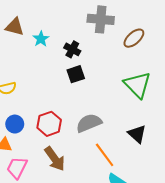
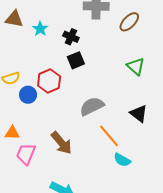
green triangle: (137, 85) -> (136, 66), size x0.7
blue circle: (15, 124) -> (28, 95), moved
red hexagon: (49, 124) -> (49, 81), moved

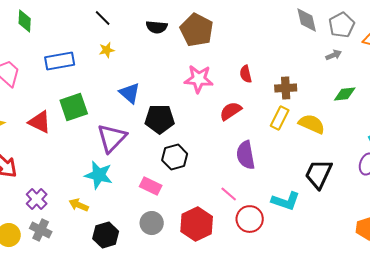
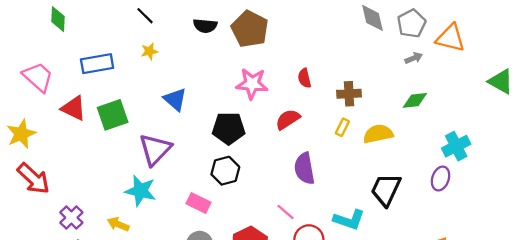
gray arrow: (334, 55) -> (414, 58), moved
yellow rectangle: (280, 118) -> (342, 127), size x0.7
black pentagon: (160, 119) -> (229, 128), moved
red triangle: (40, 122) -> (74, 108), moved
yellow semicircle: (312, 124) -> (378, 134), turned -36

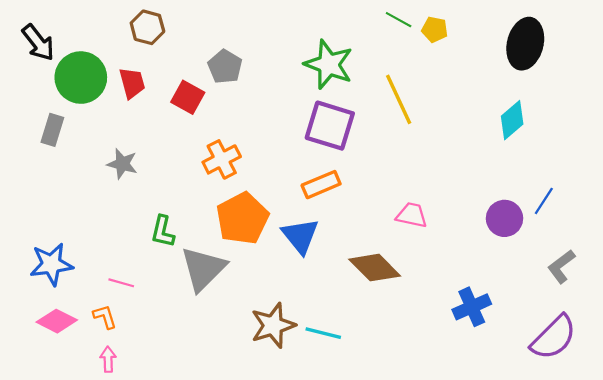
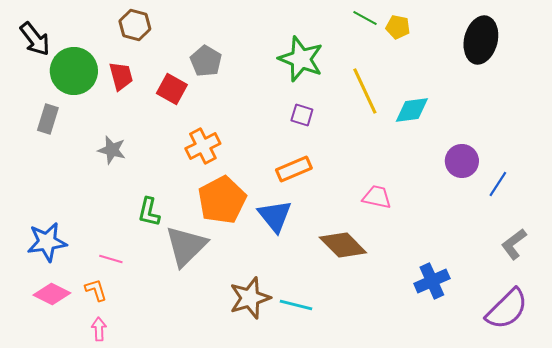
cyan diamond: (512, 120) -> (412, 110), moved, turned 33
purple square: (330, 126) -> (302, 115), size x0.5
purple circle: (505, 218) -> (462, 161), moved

### Exercise aim
Reproduce the listing above exactly, without a single picture.

### Your solution
green triangle: (137, 85) -> (136, 66), size x0.7
blue circle: (15, 124) -> (28, 95), moved
red hexagon: (49, 124) -> (49, 81), moved

gray arrow: (334, 55) -> (414, 58), moved
yellow rectangle: (280, 118) -> (342, 127), size x0.7
black pentagon: (160, 119) -> (229, 128), moved
red triangle: (40, 122) -> (74, 108), moved
yellow semicircle: (312, 124) -> (378, 134), turned -36

cyan diamond: (512, 120) -> (412, 110), moved, turned 33
purple square: (330, 126) -> (302, 115), size x0.5
purple circle: (505, 218) -> (462, 161), moved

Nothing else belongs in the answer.